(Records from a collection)
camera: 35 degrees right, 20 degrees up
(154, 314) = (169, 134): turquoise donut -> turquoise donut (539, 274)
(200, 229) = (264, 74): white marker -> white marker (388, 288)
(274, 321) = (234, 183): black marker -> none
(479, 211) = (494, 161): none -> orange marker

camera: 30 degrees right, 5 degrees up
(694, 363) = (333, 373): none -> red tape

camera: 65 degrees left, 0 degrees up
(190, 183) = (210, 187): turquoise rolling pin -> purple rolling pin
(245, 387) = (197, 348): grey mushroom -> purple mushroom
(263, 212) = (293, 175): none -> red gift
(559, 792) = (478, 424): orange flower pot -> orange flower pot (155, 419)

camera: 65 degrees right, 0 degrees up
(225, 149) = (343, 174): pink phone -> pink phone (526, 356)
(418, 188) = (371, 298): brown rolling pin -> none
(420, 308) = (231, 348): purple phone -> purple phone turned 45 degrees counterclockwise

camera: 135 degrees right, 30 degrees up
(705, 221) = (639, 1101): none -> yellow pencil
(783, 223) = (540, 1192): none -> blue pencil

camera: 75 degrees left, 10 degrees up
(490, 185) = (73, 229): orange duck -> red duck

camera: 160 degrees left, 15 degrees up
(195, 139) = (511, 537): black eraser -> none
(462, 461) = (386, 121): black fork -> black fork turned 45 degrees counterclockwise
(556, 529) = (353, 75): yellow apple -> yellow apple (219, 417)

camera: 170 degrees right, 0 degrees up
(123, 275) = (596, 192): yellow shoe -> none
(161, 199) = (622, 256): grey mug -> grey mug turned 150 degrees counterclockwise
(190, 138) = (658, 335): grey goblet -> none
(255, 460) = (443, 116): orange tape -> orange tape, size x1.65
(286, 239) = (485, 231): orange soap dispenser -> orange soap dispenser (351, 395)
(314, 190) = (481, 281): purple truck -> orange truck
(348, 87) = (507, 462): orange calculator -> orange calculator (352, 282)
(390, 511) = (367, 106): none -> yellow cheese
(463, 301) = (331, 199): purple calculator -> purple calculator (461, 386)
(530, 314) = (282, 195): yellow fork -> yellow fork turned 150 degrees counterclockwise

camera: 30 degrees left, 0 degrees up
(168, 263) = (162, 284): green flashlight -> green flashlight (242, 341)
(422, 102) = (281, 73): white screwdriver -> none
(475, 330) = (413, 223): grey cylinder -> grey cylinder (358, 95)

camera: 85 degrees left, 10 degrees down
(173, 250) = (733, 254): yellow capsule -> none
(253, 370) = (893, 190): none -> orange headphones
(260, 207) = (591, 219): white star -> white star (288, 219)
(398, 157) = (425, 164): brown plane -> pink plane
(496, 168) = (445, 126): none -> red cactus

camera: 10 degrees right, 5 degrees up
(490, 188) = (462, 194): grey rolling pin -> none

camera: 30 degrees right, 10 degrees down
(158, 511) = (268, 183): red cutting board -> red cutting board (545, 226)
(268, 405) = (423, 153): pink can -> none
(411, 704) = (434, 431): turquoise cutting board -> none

* _Exercise goal_: Output every line of the data again, exactly.

* _Final answer_:
camera: 35 degrees right, 20 degrees up
(154, 314) = (169, 134): turquoise donut -> turquoise donut (539, 274)
(200, 229) = (264, 74): white marker -> white marker (388, 288)
(274, 321) = (234, 183): black marker -> none
(479, 211) = (494, 161): none -> orange marker

camera: 30 degrees right, 5 degrees up
(694, 363) = (333, 373): none -> red tape

camera: 65 degrees left, 0 degrees up
(190, 183) = (210, 187): turquoise rolling pin -> purple rolling pin
(245, 387) = (197, 348): grey mushroom -> purple mushroom
(263, 212) = (293, 175): none -> red gift
(559, 792) = (478, 424): orange flower pot -> orange flower pot (155, 419)

camera: 65 degrees right, 0 degrees up
(225, 149) = (343, 174): pink phone -> pink phone (526, 356)
(418, 188) = (371, 298): brown rolling pin -> none
(420, 308) = (231, 348): purple phone -> purple phone turned 45 degrees counterclockwise

camera: 135 degrees right, 30 degrees up
(705, 221) = (639, 1101): none -> yellow pencil
(783, 223) = (540, 1192): none -> blue pencil

camera: 75 degrees left, 10 degrees up
(490, 185) = (73, 229): orange duck -> red duck

camera: 160 degrees left, 15 degrees up
(195, 139) = (511, 537): black eraser -> none
(462, 461) = (386, 121): black fork -> black fork turned 45 degrees counterclockwise
(556, 529) = (353, 75): yellow apple -> yellow apple (219, 417)

camera: 170 degrees right, 0 degrees up
(123, 275) = (596, 192): yellow shoe -> none
(161, 199) = (622, 256): grey mug -> grey mug turned 150 degrees counterclockwise
(190, 138) = (658, 335): grey goblet -> none
(255, 460) = (443, 116): orange tape -> orange tape, size x1.65
(286, 239) = (485, 231): orange soap dispenser -> orange soap dispenser (351, 395)
(314, 190) = (481, 281): purple truck -> orange truck
(348, 87) = (507, 462): orange calculator -> orange calculator (352, 282)
(390, 511) = (367, 106): none -> yellow cheese
(463, 301) = (331, 199): purple calculator -> purple calculator (461, 386)
(530, 314) = (282, 195): yellow fork -> yellow fork turned 150 degrees counterclockwise

camera: 30 degrees left, 0 degrees up
(168, 263) = (162, 284): green flashlight -> green flashlight (242, 341)
(422, 102) = (281, 73): white screwdriver -> none
(475, 330) = (413, 223): grey cylinder -> grey cylinder (358, 95)

camera: 85 degrees left, 10 degrees down
(173, 250) = (733, 254): yellow capsule -> none
(253, 370) = (893, 190): none -> orange headphones
(260, 207) = (591, 219): white star -> white star (288, 219)
(398, 157) = (425, 164): brown plane -> pink plane
(496, 168) = (445, 126): none -> red cactus

camera: 10 degrees right, 5 degrees up
(490, 188) = (462, 194): grey rolling pin -> none

camera: 30 degrees right, 10 degrees down
(158, 511) = (268, 183): red cutting board -> red cutting board (545, 226)
(268, 405) = (423, 153): pink can -> none
(411, 704) = (434, 431): turquoise cutting board -> none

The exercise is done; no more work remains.